ACTIVITY: What you write should be an exact repeat of the lines from the one with "turquoise cupcake: 15 -> 13" through the final line below, minus the pictures.

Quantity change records
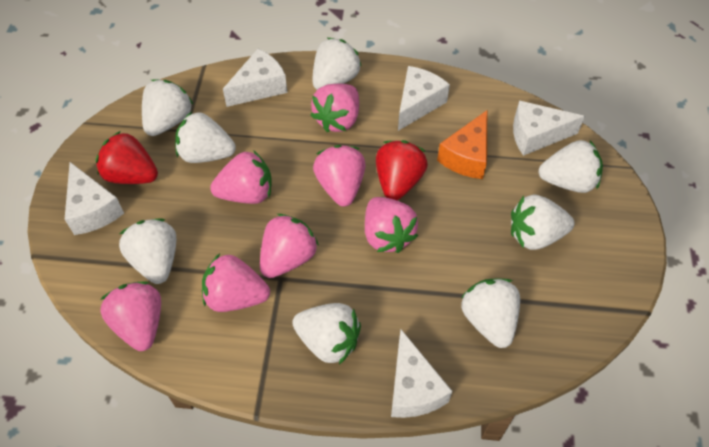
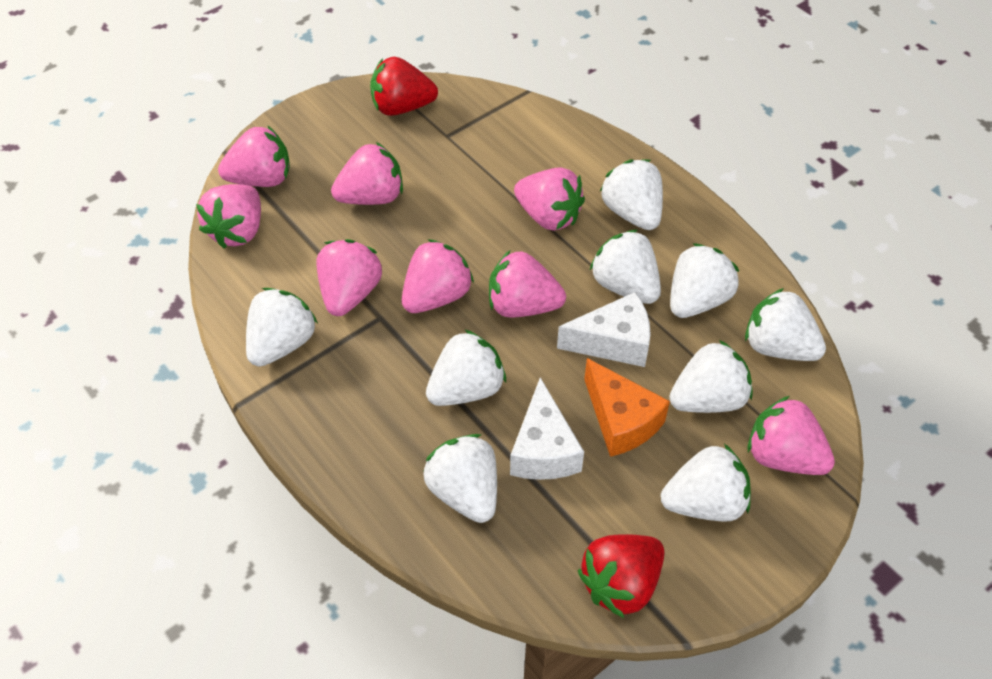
pink strawberry: 7 -> 8
white cheese: 5 -> 2
white strawberry: 8 -> 9

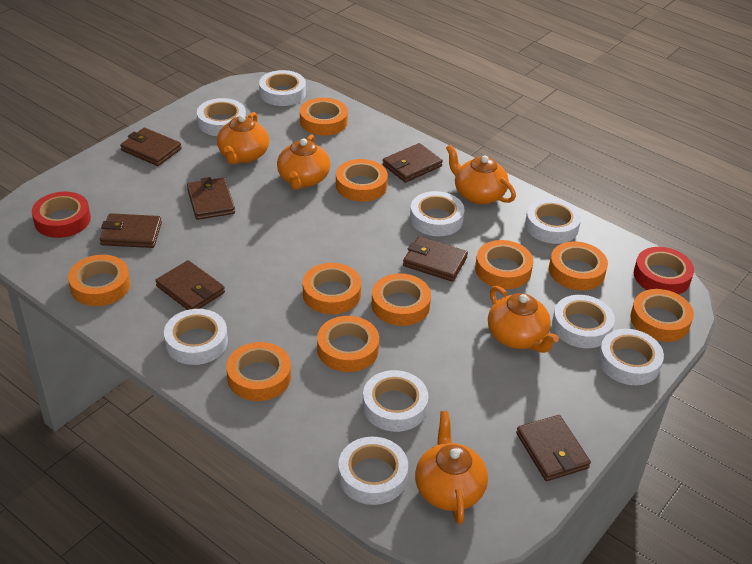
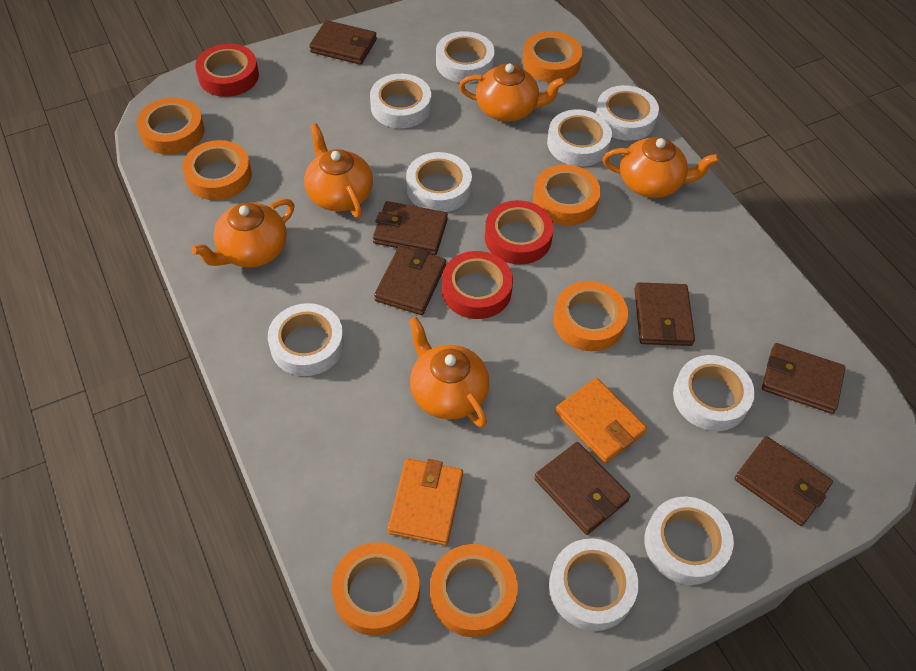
orange tape: 10 -> 7
orange wallet: 0 -> 2
red tape: 2 -> 3

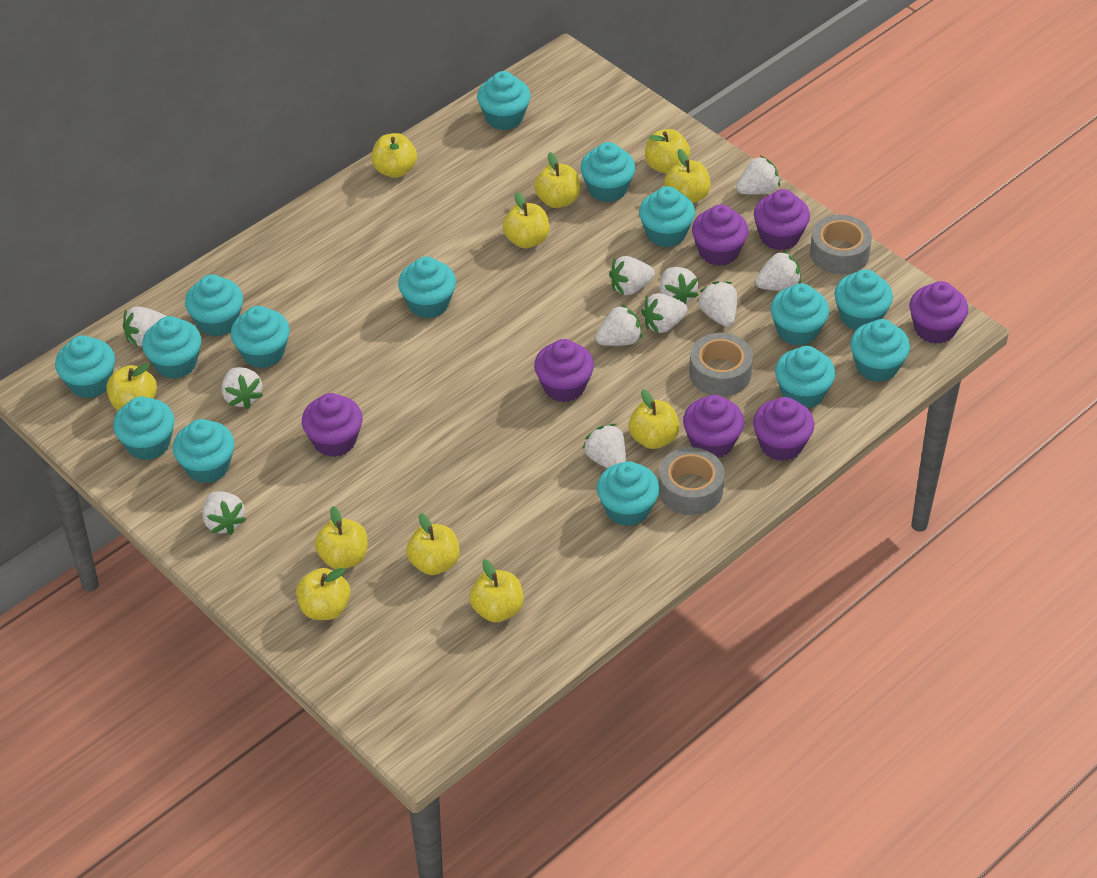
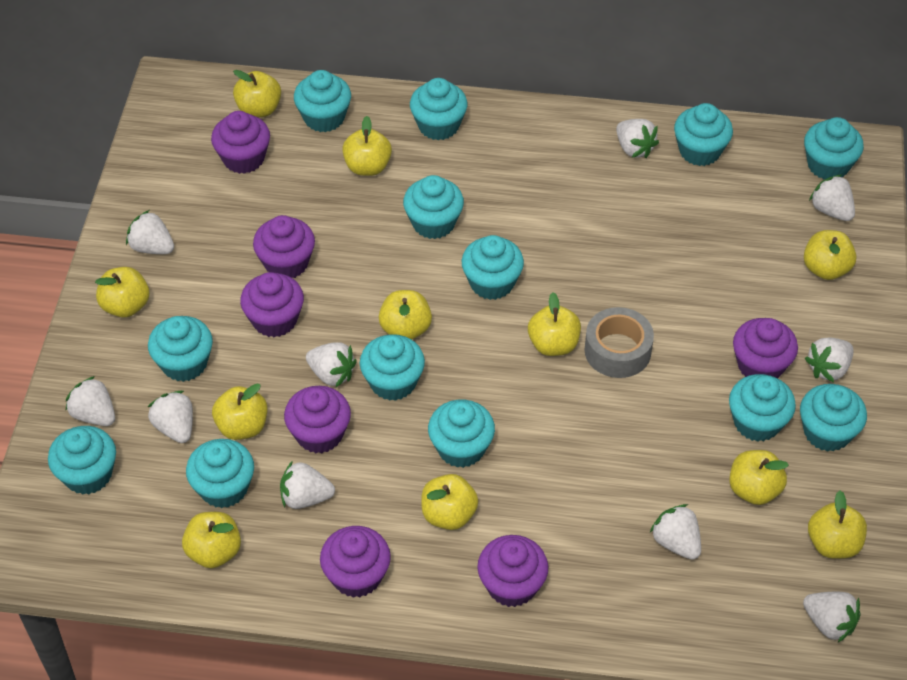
grey tape: 3 -> 1
turquoise cupcake: 15 -> 13
white strawberry: 11 -> 10

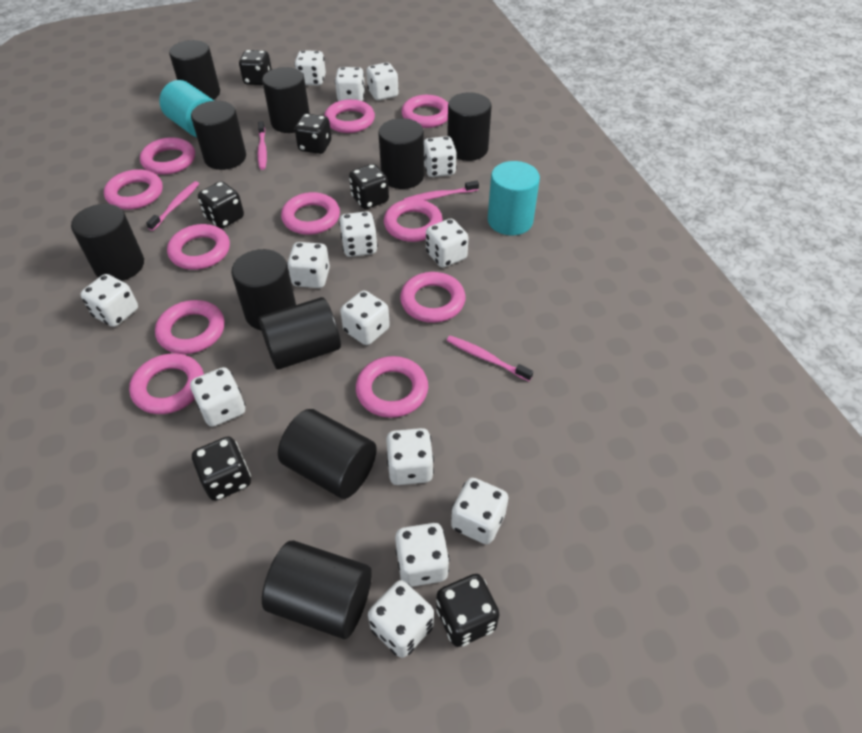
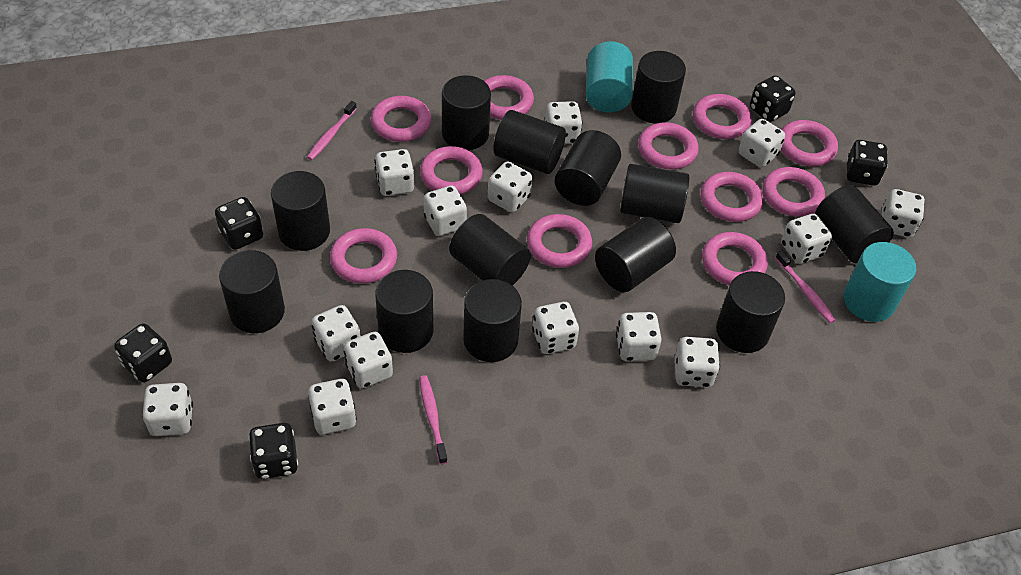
black cylinder: 10 -> 13
black dice: 6 -> 5
pink toothbrush: 4 -> 3

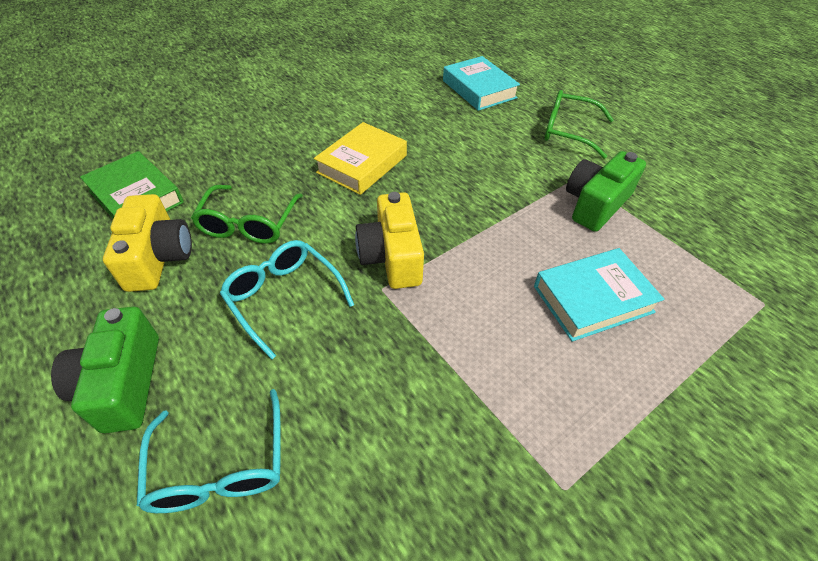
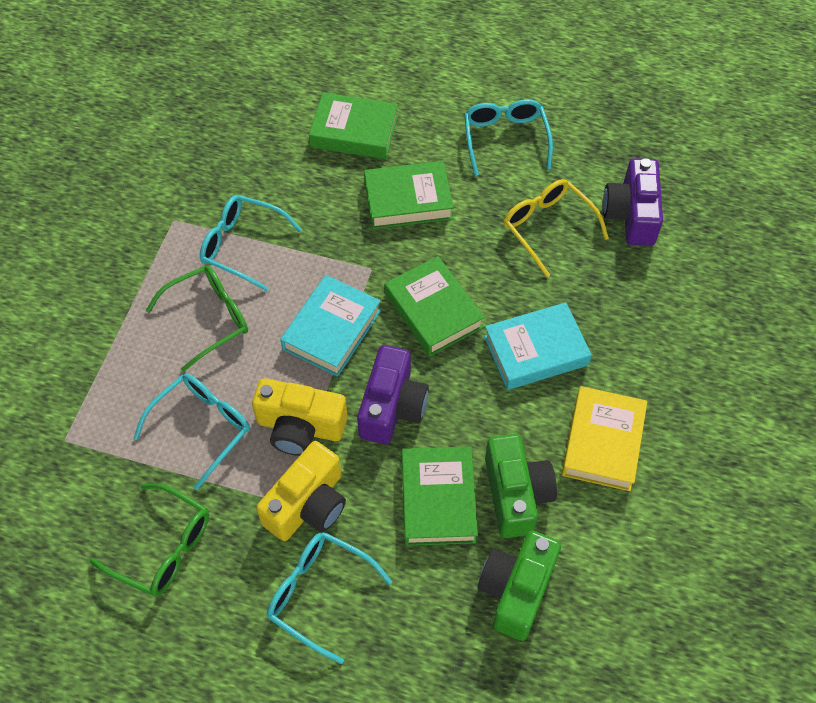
green book: 1 -> 4
purple camera: 0 -> 2
turquoise glasses: 2 -> 4
yellow glasses: 0 -> 1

SOLUTION FOR THIS TASK:
turquoise cupcake: 15 -> 13
white strawberry: 11 -> 10

black cylinder: 10 -> 13
black dice: 6 -> 5
pink toothbrush: 4 -> 3

green book: 1 -> 4
purple camera: 0 -> 2
turquoise glasses: 2 -> 4
yellow glasses: 0 -> 1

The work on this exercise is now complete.